━━ AVAILABLE RECORDS
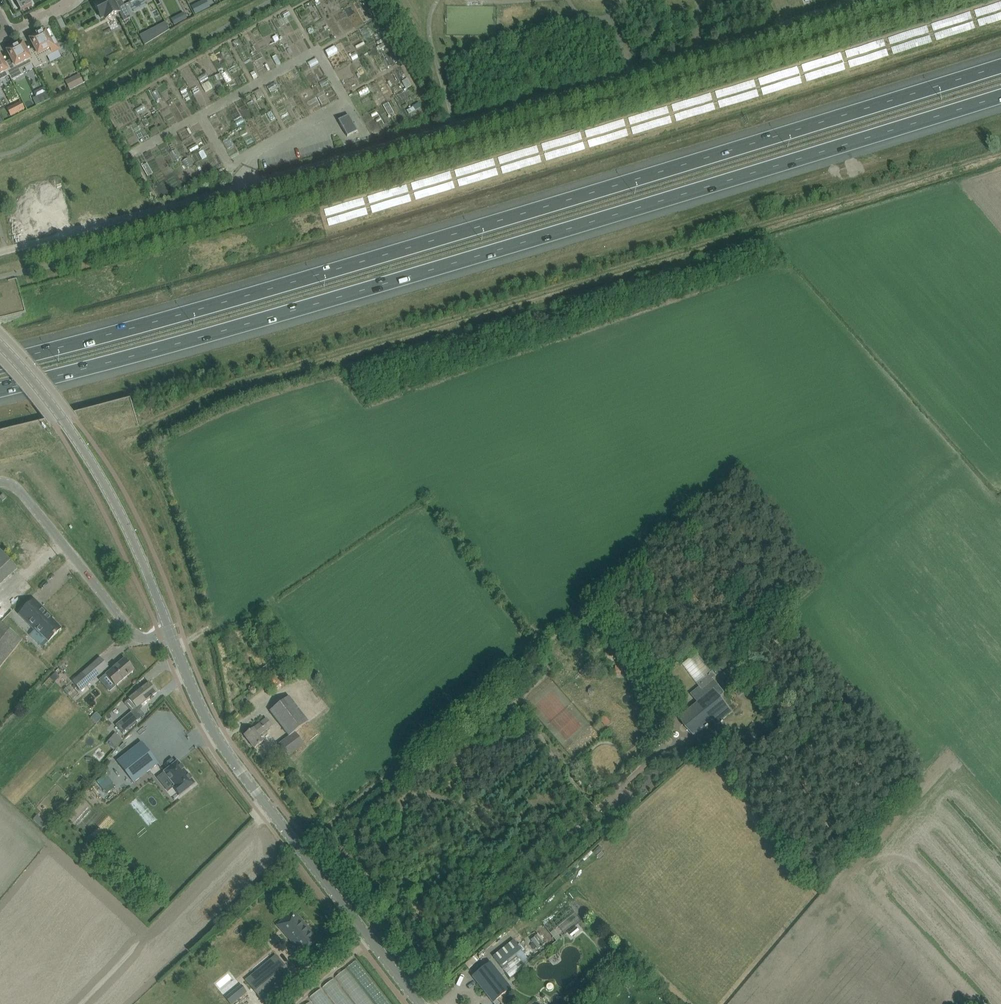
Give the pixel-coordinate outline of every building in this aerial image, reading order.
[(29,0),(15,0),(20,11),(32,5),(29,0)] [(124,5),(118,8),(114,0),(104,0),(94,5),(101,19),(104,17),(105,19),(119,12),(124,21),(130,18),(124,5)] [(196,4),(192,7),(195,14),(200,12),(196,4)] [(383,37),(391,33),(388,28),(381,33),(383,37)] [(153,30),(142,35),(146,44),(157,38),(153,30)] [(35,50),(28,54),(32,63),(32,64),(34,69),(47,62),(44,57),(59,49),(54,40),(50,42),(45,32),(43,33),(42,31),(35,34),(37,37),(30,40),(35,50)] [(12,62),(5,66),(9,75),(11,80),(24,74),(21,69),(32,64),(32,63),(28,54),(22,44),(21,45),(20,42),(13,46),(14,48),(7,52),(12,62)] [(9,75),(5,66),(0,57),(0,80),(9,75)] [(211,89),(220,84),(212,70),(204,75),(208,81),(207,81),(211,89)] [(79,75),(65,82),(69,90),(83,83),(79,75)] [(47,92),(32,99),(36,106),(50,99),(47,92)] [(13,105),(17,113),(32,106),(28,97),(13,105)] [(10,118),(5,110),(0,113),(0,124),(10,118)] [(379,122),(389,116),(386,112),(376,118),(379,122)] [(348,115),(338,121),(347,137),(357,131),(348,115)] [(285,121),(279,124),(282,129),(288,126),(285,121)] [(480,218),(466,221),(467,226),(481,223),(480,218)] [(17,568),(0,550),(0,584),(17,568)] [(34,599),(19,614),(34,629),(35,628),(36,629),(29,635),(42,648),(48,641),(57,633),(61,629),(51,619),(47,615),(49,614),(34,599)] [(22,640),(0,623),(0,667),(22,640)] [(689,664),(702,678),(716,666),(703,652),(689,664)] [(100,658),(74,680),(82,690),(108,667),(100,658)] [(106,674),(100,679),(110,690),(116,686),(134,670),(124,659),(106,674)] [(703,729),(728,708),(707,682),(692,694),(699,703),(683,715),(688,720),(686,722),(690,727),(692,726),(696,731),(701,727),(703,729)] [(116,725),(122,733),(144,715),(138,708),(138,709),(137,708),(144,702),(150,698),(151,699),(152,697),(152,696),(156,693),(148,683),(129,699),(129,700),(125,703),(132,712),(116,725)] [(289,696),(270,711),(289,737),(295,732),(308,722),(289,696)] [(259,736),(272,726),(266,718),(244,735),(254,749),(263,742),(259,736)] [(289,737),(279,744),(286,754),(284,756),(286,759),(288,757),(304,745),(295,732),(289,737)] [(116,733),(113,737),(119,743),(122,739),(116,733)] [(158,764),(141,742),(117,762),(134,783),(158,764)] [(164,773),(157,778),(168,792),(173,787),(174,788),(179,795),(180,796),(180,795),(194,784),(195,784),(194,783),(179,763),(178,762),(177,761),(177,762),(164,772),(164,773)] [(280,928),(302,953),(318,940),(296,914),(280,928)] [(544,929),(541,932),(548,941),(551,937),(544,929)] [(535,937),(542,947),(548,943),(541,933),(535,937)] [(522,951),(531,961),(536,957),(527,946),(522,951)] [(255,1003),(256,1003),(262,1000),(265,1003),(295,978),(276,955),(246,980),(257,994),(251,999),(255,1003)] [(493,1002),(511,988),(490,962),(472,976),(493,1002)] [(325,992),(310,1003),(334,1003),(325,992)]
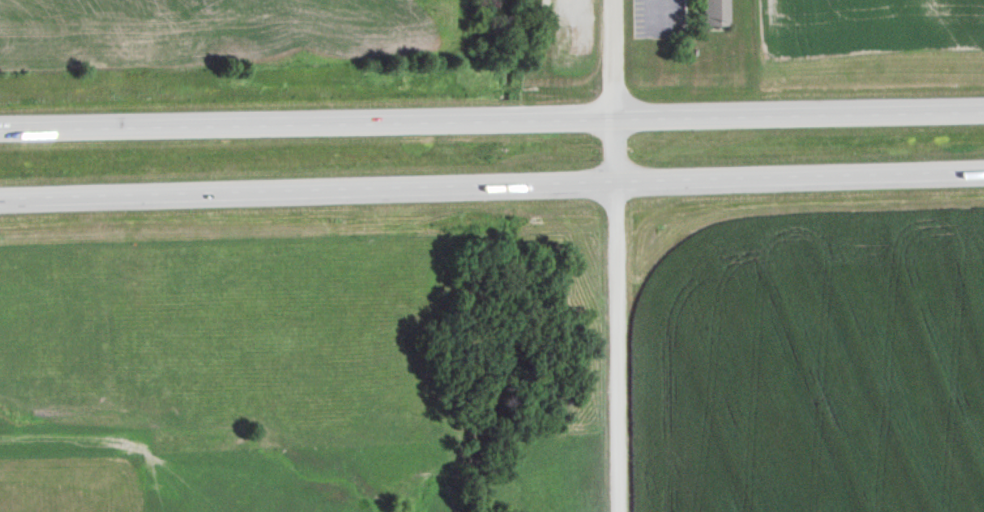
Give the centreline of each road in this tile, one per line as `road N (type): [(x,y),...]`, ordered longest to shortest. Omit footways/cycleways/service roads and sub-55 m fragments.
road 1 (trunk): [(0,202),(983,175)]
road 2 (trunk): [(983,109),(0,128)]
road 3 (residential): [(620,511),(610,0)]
━━━━
## TASK REQUIREMENTS
Set down every entry above again exactly, dropping each picture.

## RESULT OF THE EXERCISE
Give the pixel-coordinate outline of every building in this aerial image, reading order.
[(29,0),(15,0),(20,11),(32,5),(29,0)] [(124,5),(118,8),(114,0),(104,0),(94,5),(101,19),(104,17),(105,19),(119,12),(124,21),(130,18),(124,5)] [(196,4),(192,7),(195,14),(200,12),(196,4)] [(383,37),(391,33),(388,28),(381,33),(383,37)] [(153,30),(142,35),(146,44),(157,38),(153,30)] [(35,50),(28,54),(32,63),(32,64),(34,69),(47,62),(44,57),(59,49),(54,40),(50,42),(45,32),(43,33),(42,31),(35,34),(37,37),(30,40),(35,50)] [(12,62),(5,66),(9,75),(11,80),(24,74),(21,69),(32,64),(32,63),(28,54),(22,44),(21,45),(20,42),(13,46),(14,48),(7,52),(12,62)] [(9,75),(5,66),(0,57),(0,80),(9,75)] [(211,89),(220,84),(212,70),(204,75),(208,81),(207,81),(211,89)] [(79,75),(65,82),(69,90),(83,83),(79,75)] [(47,92),(32,99),(36,106),(50,99),(47,92)] [(13,105),(17,113),(32,106),(28,97),(13,105)] [(10,118),(5,110),(0,113),(0,124),(10,118)] [(379,122),(389,116),(386,112),(376,118),(379,122)] [(348,115),(338,121),(347,137),(357,131),(348,115)] [(285,121),(279,124),(282,129),(288,126),(285,121)] [(480,218),(466,221),(467,226),(481,223),(480,218)] [(17,568),(0,550),(0,584),(17,568)] [(34,599),(19,614),(34,629),(35,628),(36,629),(29,635),(42,648),(48,641),(57,633),(61,629),(51,619),(47,615),(49,614),(34,599)] [(22,640),(0,623),(0,667),(22,640)] [(689,664),(702,678),(716,666),(703,652),(689,664)] [(100,658),(74,680),(82,690),(108,667),(100,658)] [(106,674),(100,679),(110,690),(116,686),(134,670),(124,659),(106,674)] [(703,729),(728,708),(707,682),(692,694),(699,703),(683,715),(688,720),(686,722),(690,727),(692,726),(696,731),(701,727),(703,729)] [(116,725),(122,733),(144,715),(138,708),(138,709),(137,708),(144,702),(150,698),(151,699),(152,697),(152,696),(156,693),(148,683),(129,699),(129,700),(125,703),(132,712),(116,725)] [(289,696),(270,711),(289,737),(295,732),(308,722),(289,696)] [(259,736),(272,726),(266,718),(244,735),(254,749),(263,742),(259,736)] [(289,737),(279,744),(286,754),(284,756),(286,759),(288,757),(304,745),(295,732),(289,737)] [(116,733),(113,737),(119,743),(122,739),(116,733)] [(158,764),(141,742),(117,762),(134,783),(158,764)] [(164,773),(157,778),(168,792),(173,787),(174,788),(179,795),(180,796),(180,795),(194,784),(195,784),(194,783),(179,763),(178,762),(177,761),(177,762),(164,772),(164,773)] [(280,928),(302,953),(318,940),(296,914),(280,928)] [(544,929),(541,932),(548,941),(551,937),(544,929)] [(535,937),(542,947),(548,943),(541,933),(535,937)] [(522,951),(531,961),(536,957),(527,946),(522,951)] [(255,1003),(256,1003),(262,1000),(265,1003),(295,978),(276,955),(246,980),(257,994),(251,999),(255,1003)] [(493,1002),(511,988),(490,962),(472,976),(493,1002)] [(325,992),(310,1003),(334,1003),(325,992)]
Give the centreline of each road in this tile, one per line as `road N (type): [(x,y),...]`, ordered longest to shortest. Omit footways/cycleways/service roads and sub-55 m fragments.
road 1 (trunk): [(0,202),(983,175)]
road 2 (trunk): [(983,109),(0,128)]
road 3 (residential): [(620,511),(610,0)]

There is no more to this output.